_TASK BRIEF_. Each record below is to be copied exactly; the pictures are to be omitted.

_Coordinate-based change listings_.
======
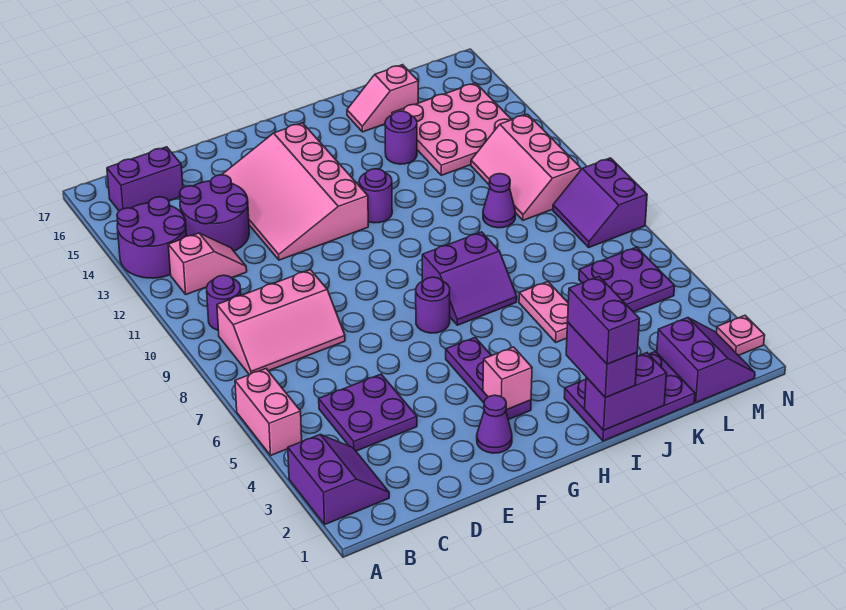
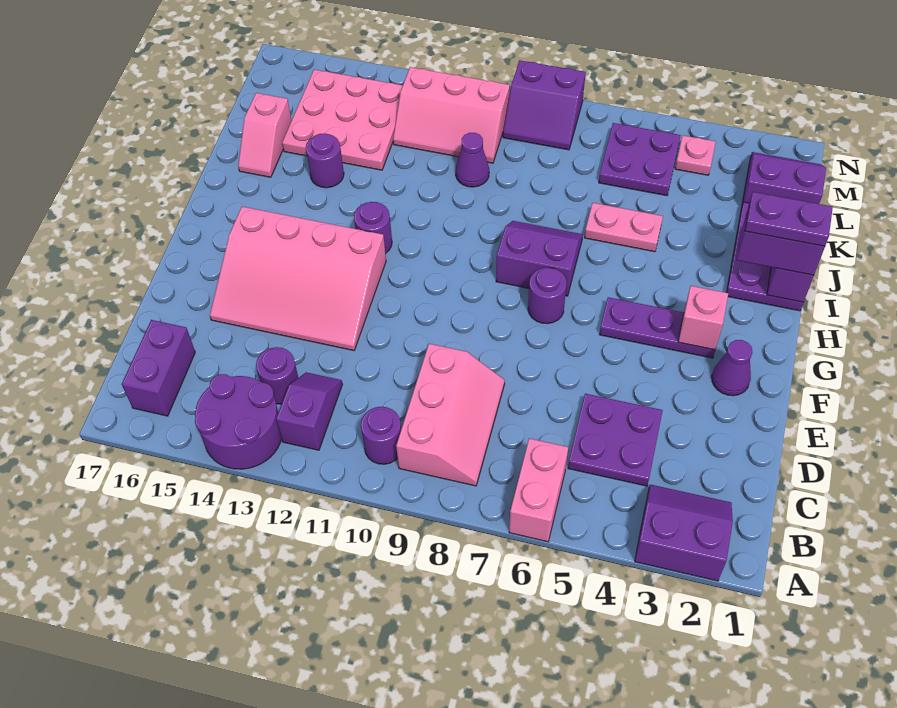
pink brick A5:A6 level 1 -> pink brick A6:B6 level 1
pink slope B12:C12 level 1 top B -> purple slope B12:C12 level 1 top B
purple round brick C13:D14 level 1 -> purple round brick C13 level 1
purple slope H7:I8 level 1 top 8 -> purple slope H7:I8 level 1 top H
purple brick I1:I2 level 4 -> purple plate I1:I2 level 4
pink plate N2 level 1 -> pink plate M4 level 1

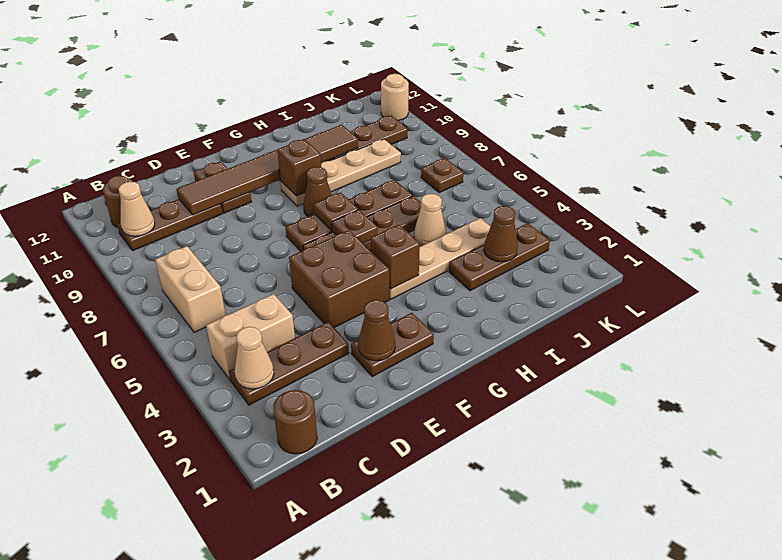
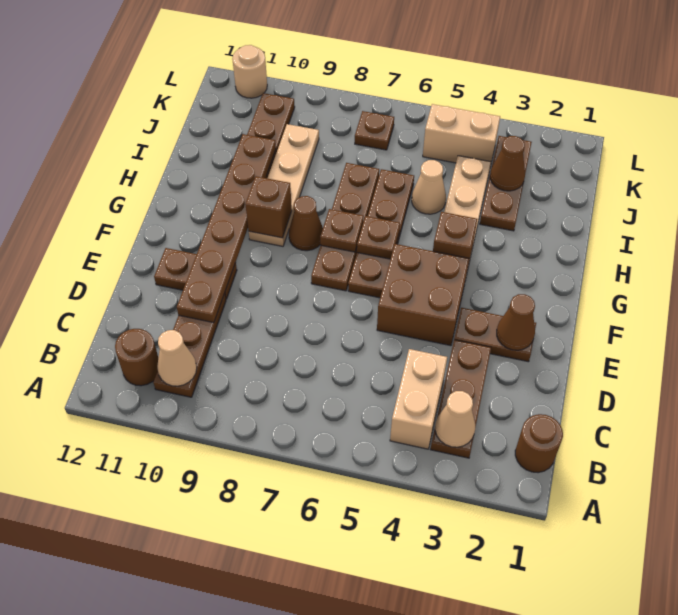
tan brick B6:B7 level 1 -> tan brick K4:K5 level 1
brown tile D10:I10 level 2 -> brown plate D10:I10 level 2
brown plate E2:F2 level 1 -> brown plate E2:E3 level 1

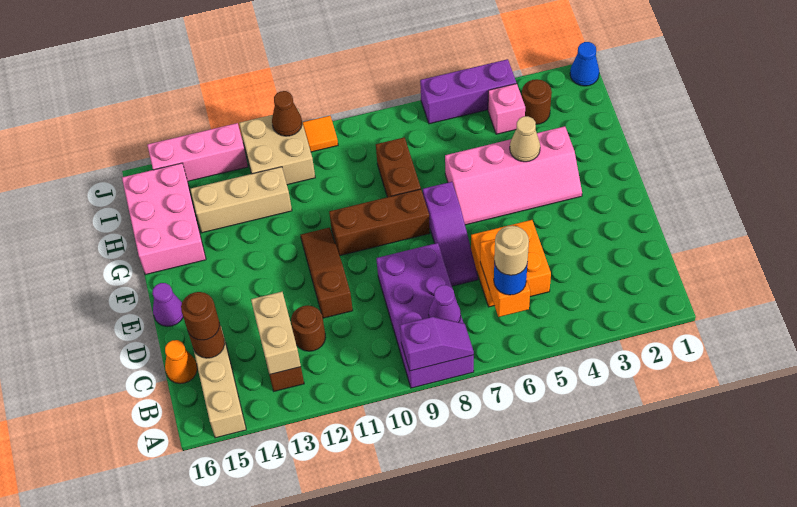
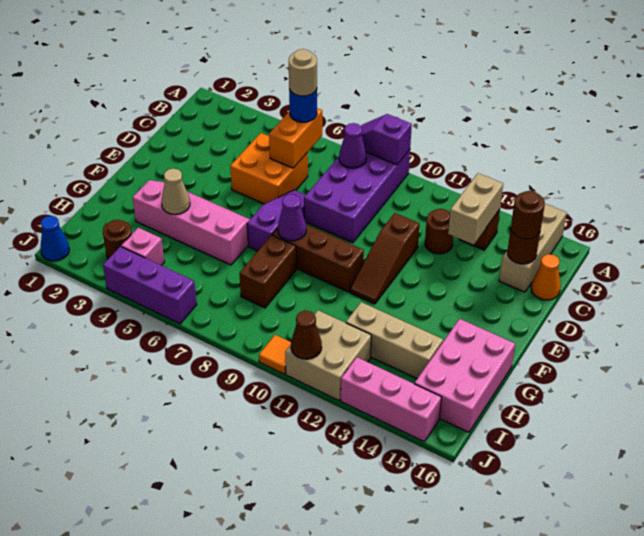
purple cone E16 level 1 -> purple cone F8 level 2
======
_YOUR SOLUTION_.
pink brick A5:A6 level 1 -> pink brick A6:B6 level 1
pink slope B12:C12 level 1 top B -> purple slope B12:C12 level 1 top B
purple round brick C13:D14 level 1 -> purple round brick C13 level 1
purple slope H7:I8 level 1 top 8 -> purple slope H7:I8 level 1 top H
purple brick I1:I2 level 4 -> purple plate I1:I2 level 4
pink plate N2 level 1 -> pink plate M4 level 1

tan brick B6:B7 level 1 -> tan brick K4:K5 level 1
brown tile D10:I10 level 2 -> brown plate D10:I10 level 2
brown plate E2:F2 level 1 -> brown plate E2:E3 level 1

purple cone E16 level 1 -> purple cone F8 level 2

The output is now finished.